Below are the entries to work from; restate word for word the portion that opens with the line containing "(388, 281) = (514, 245): blue" and closes with the line containing "(444, 232) = (616, 282): yellow", keeping both.

Top of Data section

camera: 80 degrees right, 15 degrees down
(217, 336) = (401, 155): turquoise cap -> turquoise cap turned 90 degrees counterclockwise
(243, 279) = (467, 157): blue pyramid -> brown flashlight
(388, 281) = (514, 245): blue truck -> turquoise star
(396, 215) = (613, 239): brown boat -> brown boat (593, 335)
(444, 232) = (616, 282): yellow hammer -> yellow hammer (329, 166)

Bottom of Data section
Top of Data section

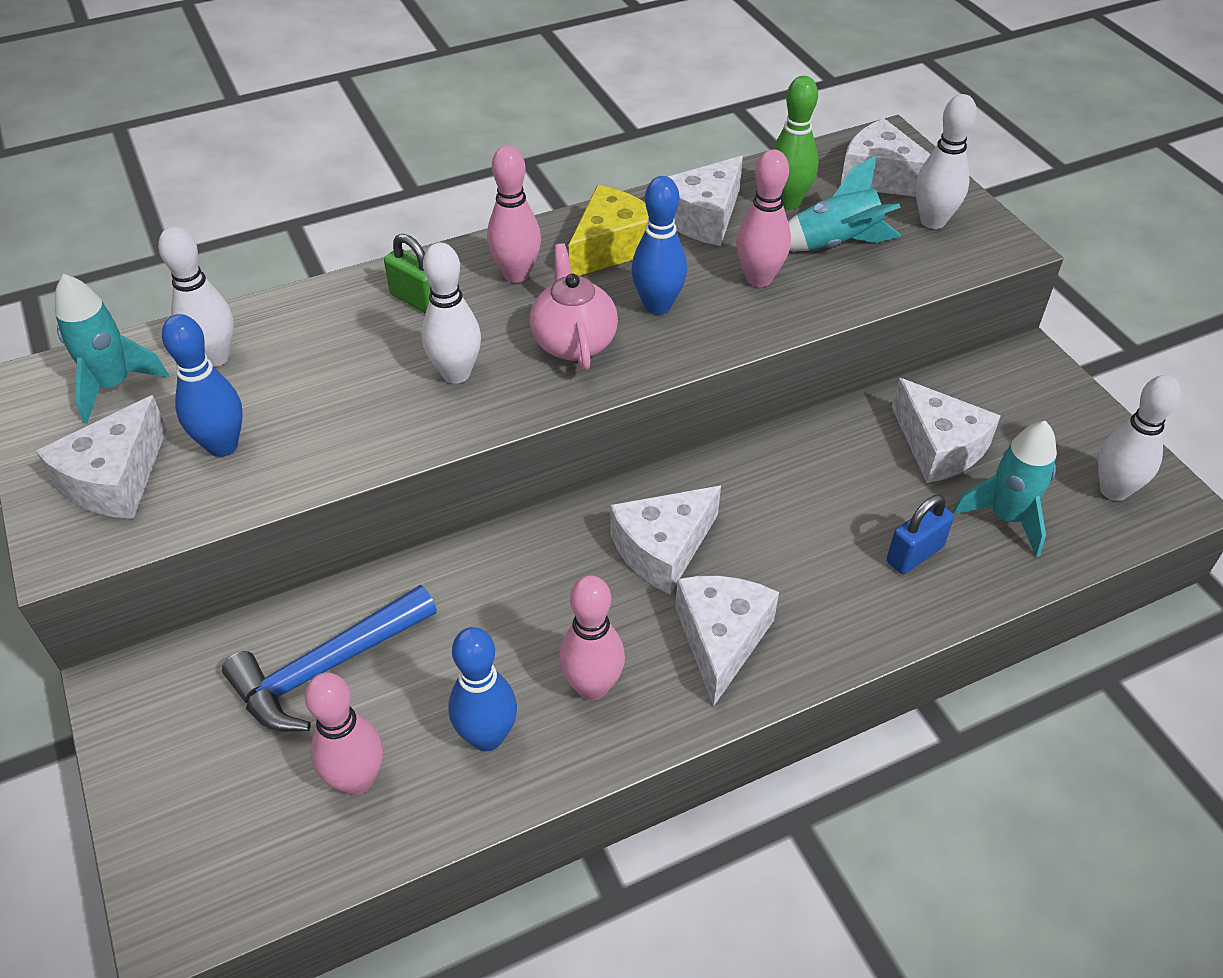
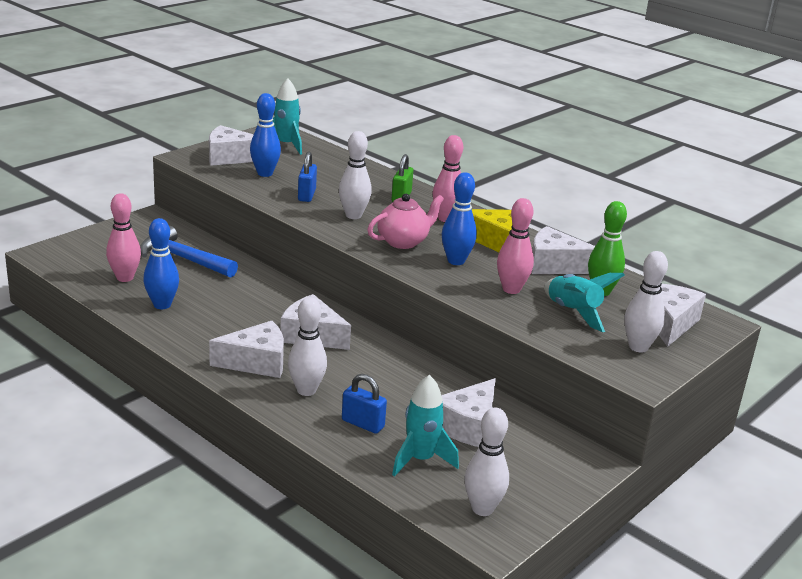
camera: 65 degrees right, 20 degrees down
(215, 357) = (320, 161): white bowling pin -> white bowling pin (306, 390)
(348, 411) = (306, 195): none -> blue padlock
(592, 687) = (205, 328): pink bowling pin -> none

Bottom of Data section

> _Reply to the exercise_:
(388, 281) = (514, 245): blue truck -> turquoise star
(396, 215) = (613, 239): brown boat -> brown boat (593, 335)
(444, 232) = (616, 282): yellow hammer -> yellow hammer (329, 166)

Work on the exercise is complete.